[Action item]:
Using the listing below, copy every line that mentions "RAMP".

[Extracted material]:
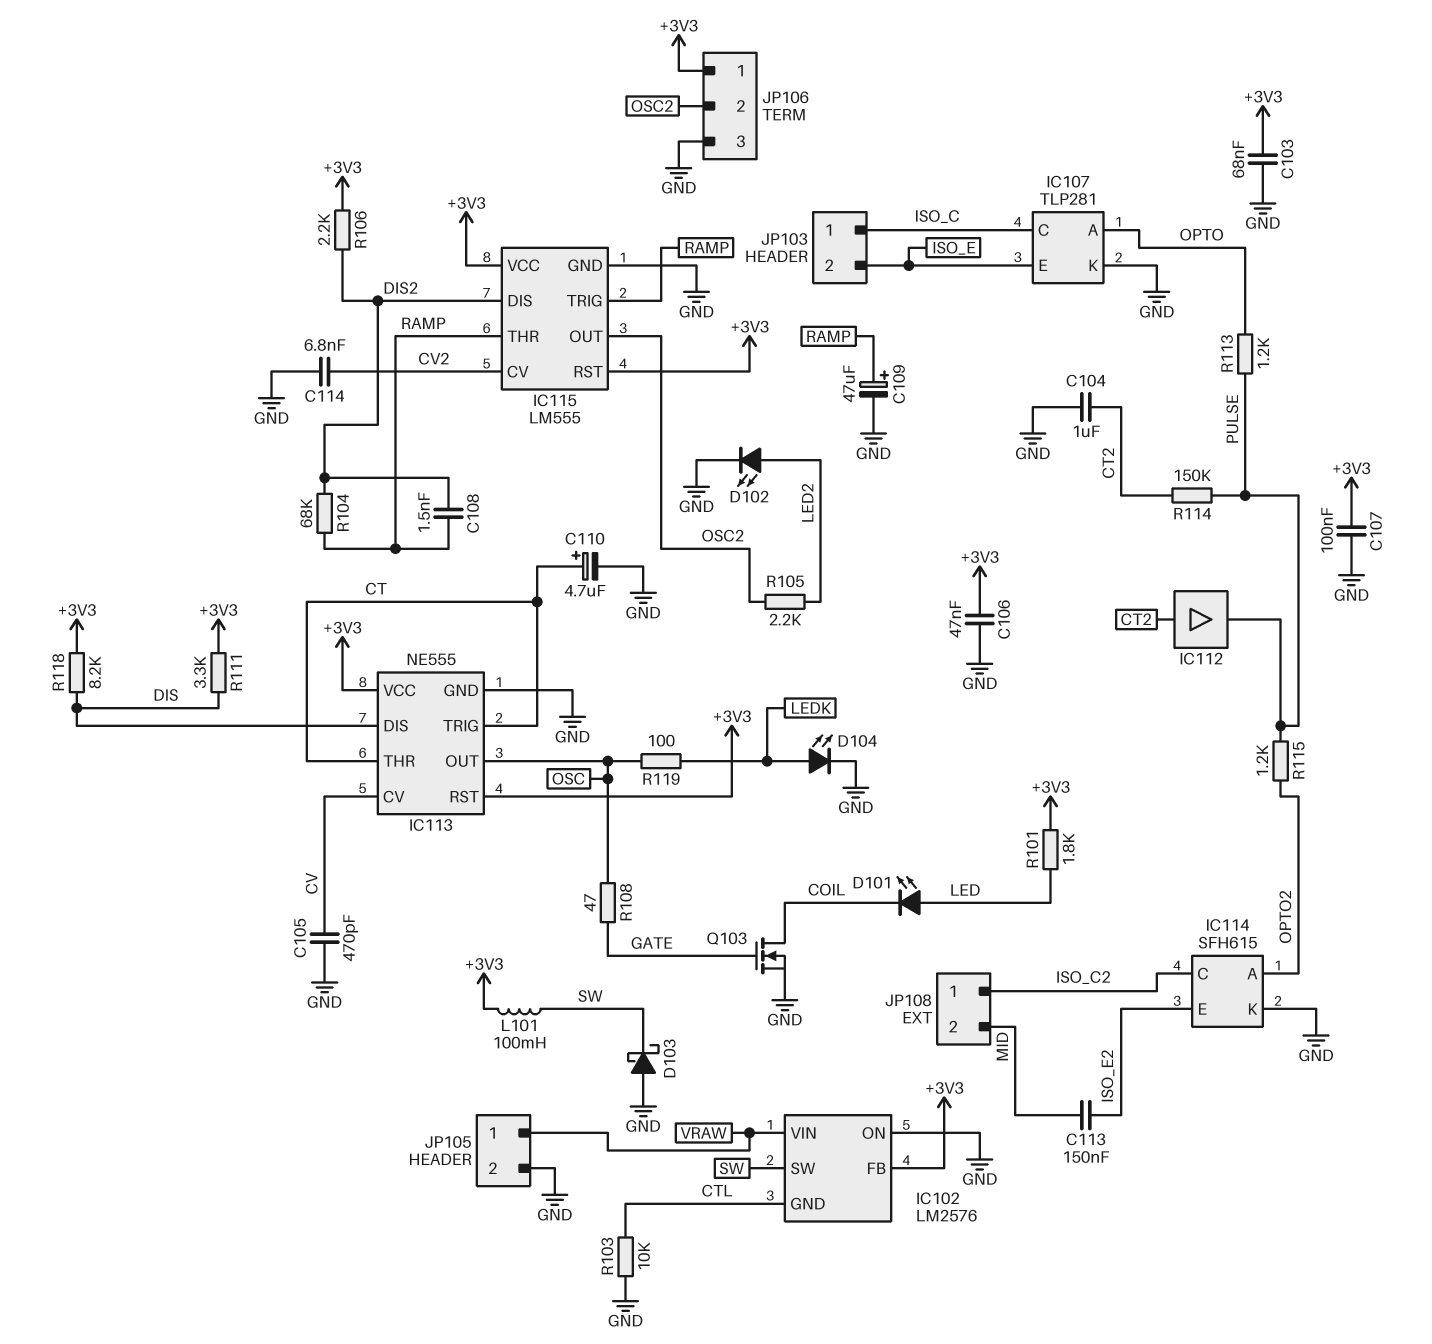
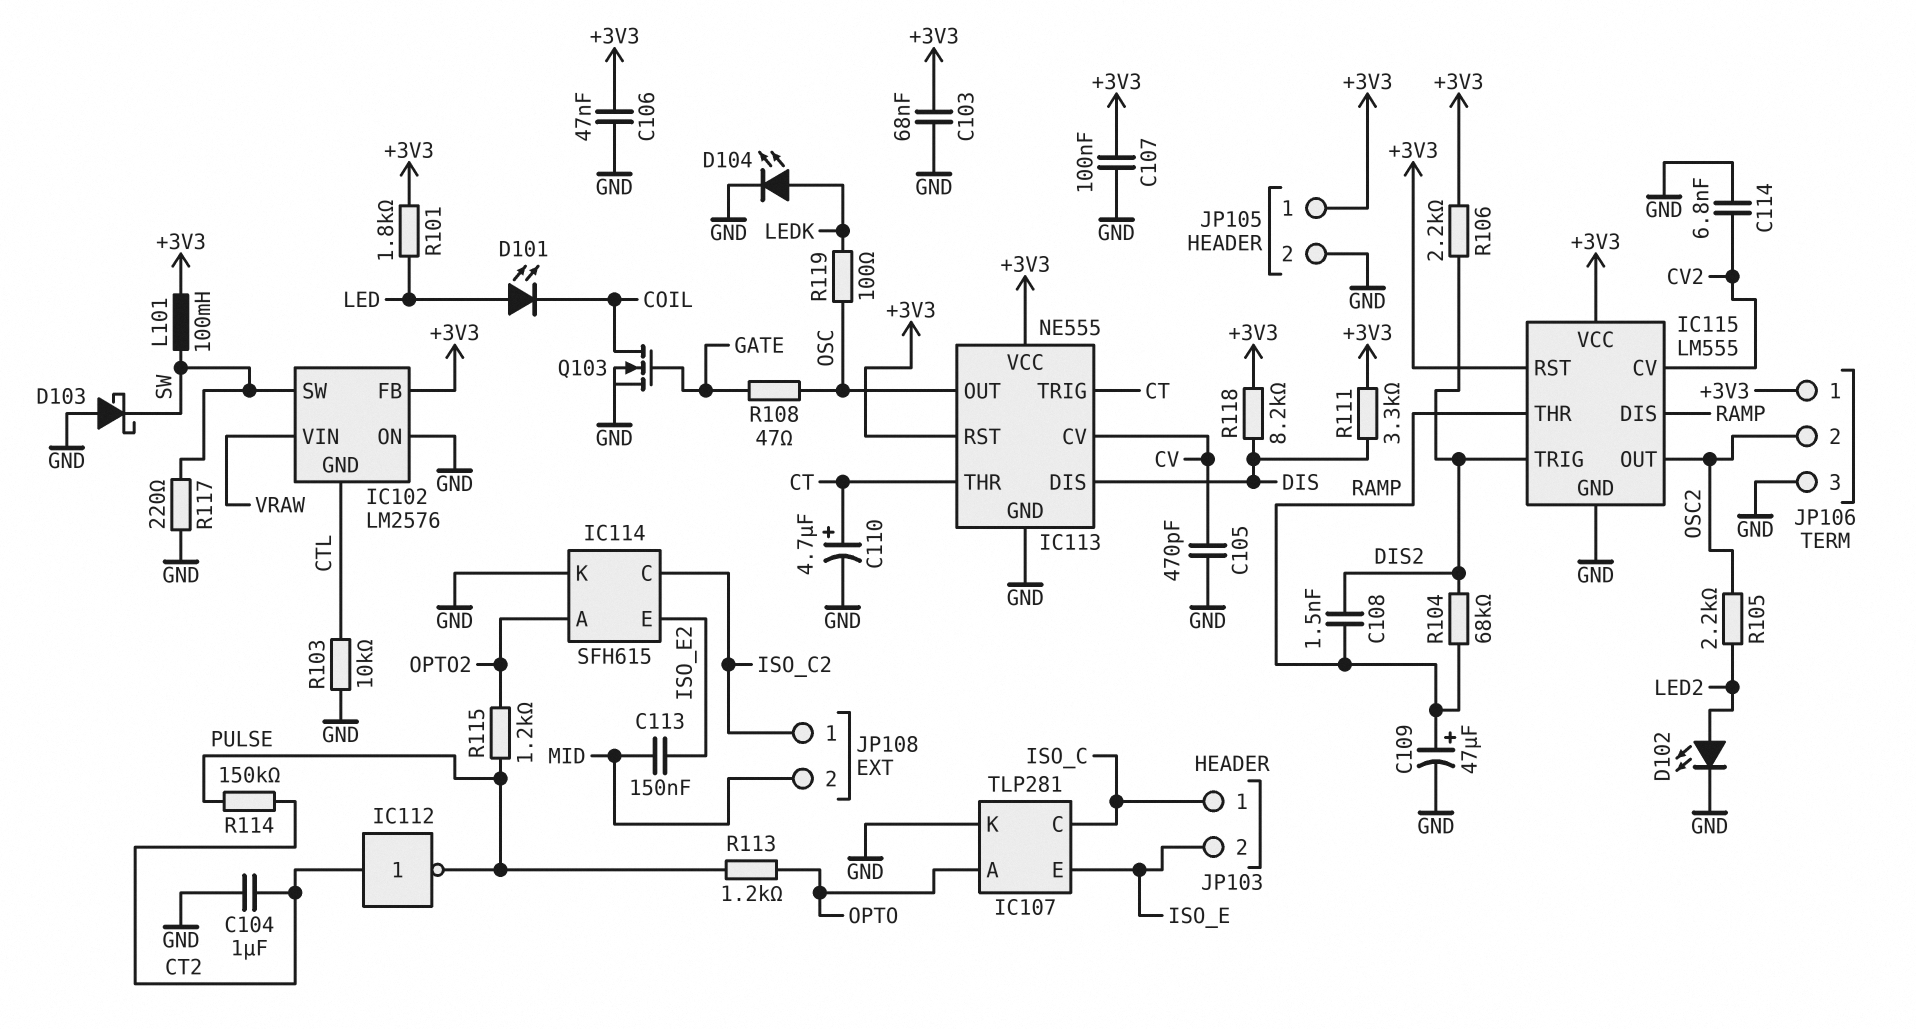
IC112: buffer (in CT2, out PULSE) -> NOT (in CT2, out PULSE)
IC115 pin DIS: DIS2 -> RAMP
IC115 pin TRIG: RAMP -> DIS2
JP105 pin 1: VRAW -> +3V3
R117: none -> 220 (GND, SW)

[Result]:
IC115 pin DIS: DIS2 -> RAMP
IC115 pin TRIG: RAMP -> DIS2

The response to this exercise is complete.